• _Exercise directions_:
Take the entries that follow and return only the lines from the one with "LINE2 pin AO: A2 -> A4" through the final line, leaving every picture behind.

Revision tracking records
=== Begin Enclosure ===

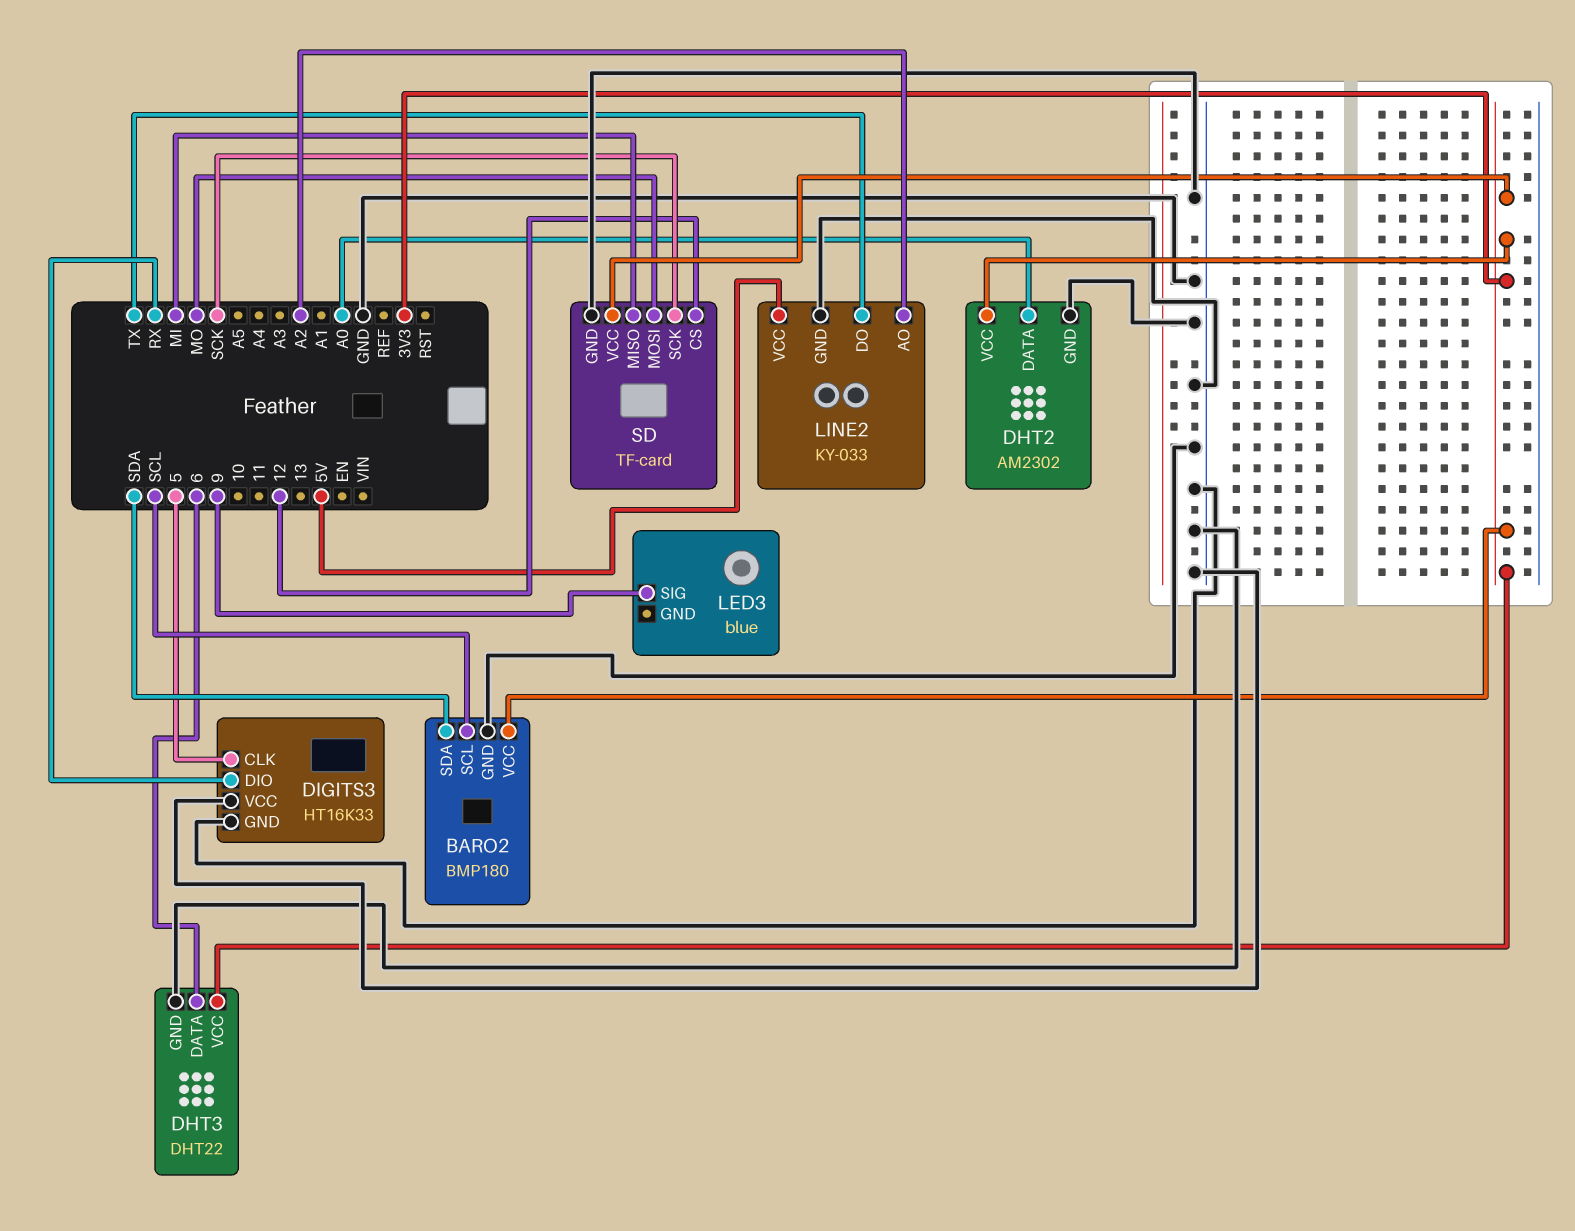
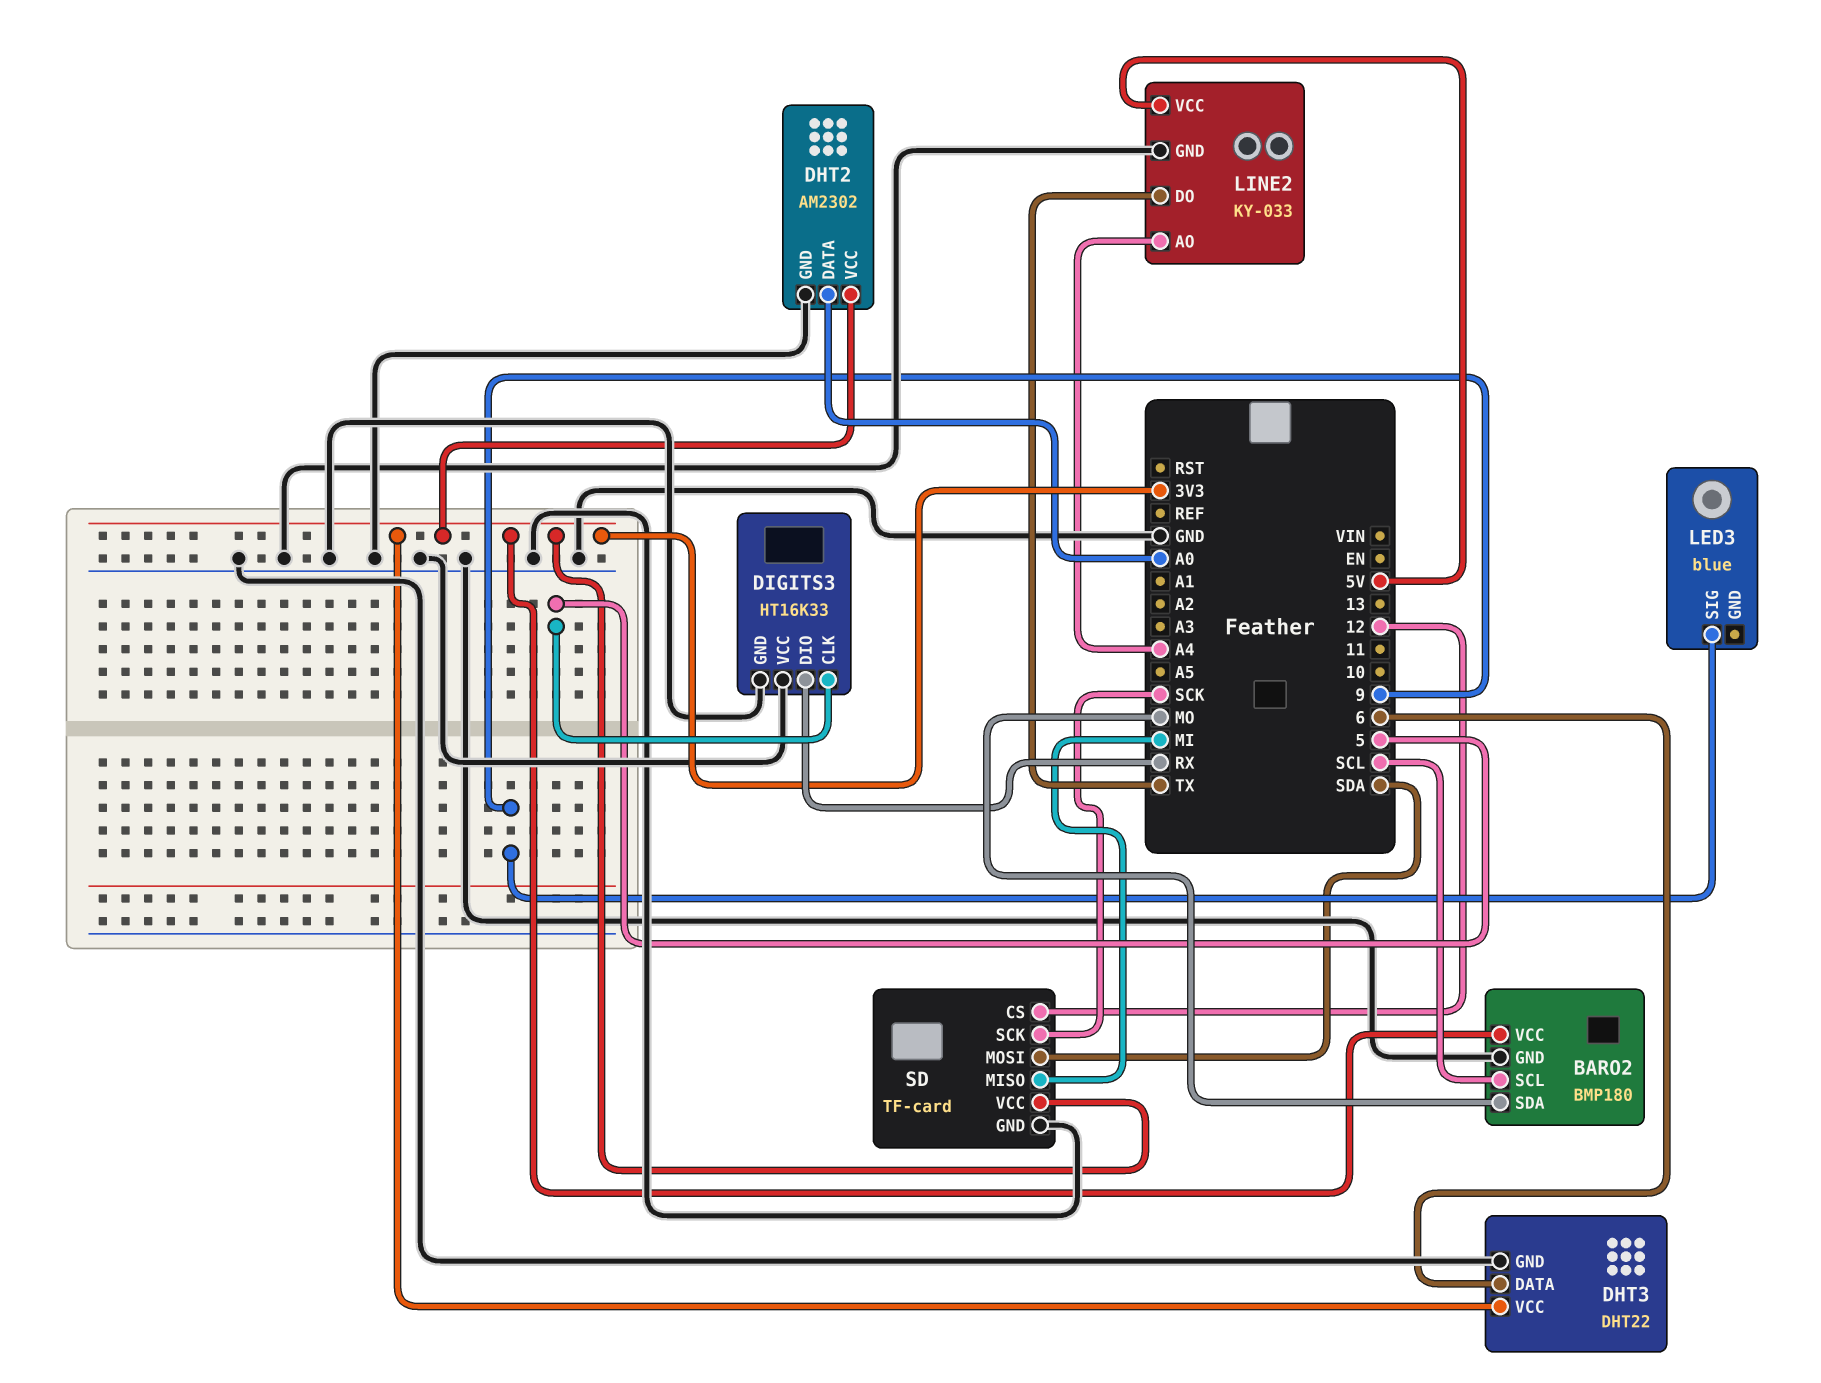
BARO2 pin SDA: SDA -> MO
LINE2 pin AO: A2 -> A4
SD pin MOSI: MO -> SDA

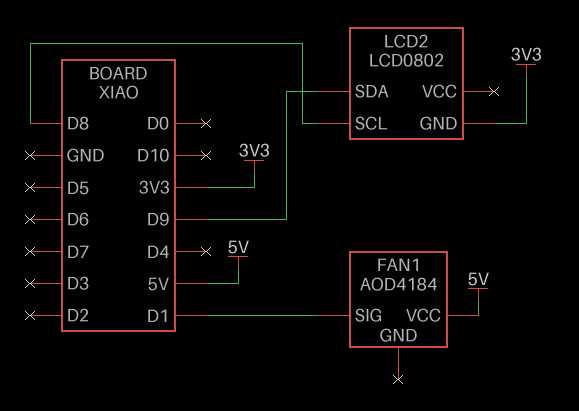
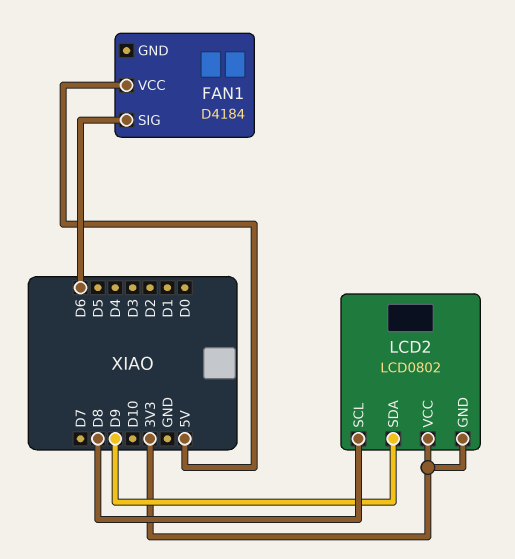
FAN1: AOD4184 -> D4184
FAN1 pin SIG: D1 -> D6
LCD2 pin VCC: none -> 3V3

=== End Enclosure ===

• _Task answer_:
LINE2 pin AO: A2 -> A4
SD pin MOSI: MO -> SDA

FAN1: AOD4184 -> D4184
FAN1 pin SIG: D1 -> D6
LCD2 pin VCC: none -> 3V3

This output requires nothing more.